ACTION ITEM >>
The required answer is each line in the entries below where "cone" occurs.

---------- RECORDED DATA ----------

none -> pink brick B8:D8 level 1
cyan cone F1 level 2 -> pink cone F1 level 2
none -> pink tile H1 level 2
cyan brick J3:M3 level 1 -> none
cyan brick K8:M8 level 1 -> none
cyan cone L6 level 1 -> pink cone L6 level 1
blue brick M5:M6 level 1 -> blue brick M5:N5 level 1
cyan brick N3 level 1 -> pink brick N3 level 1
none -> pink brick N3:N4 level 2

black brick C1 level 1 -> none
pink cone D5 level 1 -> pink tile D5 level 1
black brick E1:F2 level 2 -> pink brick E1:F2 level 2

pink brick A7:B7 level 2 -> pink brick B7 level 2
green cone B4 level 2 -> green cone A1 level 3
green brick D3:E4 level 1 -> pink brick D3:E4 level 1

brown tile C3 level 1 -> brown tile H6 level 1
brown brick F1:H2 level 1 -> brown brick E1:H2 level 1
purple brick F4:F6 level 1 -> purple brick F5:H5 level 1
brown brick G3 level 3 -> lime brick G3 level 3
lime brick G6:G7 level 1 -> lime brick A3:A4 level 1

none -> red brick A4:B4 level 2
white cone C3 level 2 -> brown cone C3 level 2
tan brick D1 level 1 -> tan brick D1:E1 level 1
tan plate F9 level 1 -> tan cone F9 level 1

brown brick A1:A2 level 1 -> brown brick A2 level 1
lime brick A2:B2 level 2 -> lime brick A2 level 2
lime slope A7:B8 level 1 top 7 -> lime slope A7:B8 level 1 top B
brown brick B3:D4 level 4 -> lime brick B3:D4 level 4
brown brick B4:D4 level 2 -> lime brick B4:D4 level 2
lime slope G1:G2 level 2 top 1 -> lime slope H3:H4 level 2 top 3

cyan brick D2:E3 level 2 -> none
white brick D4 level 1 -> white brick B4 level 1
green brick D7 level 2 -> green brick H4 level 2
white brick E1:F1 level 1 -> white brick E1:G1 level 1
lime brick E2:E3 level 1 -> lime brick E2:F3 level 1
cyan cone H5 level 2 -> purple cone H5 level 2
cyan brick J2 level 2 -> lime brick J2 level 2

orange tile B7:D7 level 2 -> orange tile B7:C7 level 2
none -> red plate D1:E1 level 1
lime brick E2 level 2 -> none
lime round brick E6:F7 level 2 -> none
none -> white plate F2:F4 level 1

----------

ANSWER TO THE PROBLEM >>
cyan cone F1 level 2 -> pink cone F1 level 2
cyan cone L6 level 1 -> pink cone L6 level 1
pink cone D5 level 1 -> pink tile D5 level 1
green cone B4 level 2 -> green cone A1 level 3
white cone C3 level 2 -> brown cone C3 level 2
tan plate F9 level 1 -> tan cone F9 level 1
cyan cone H5 level 2 -> purple cone H5 level 2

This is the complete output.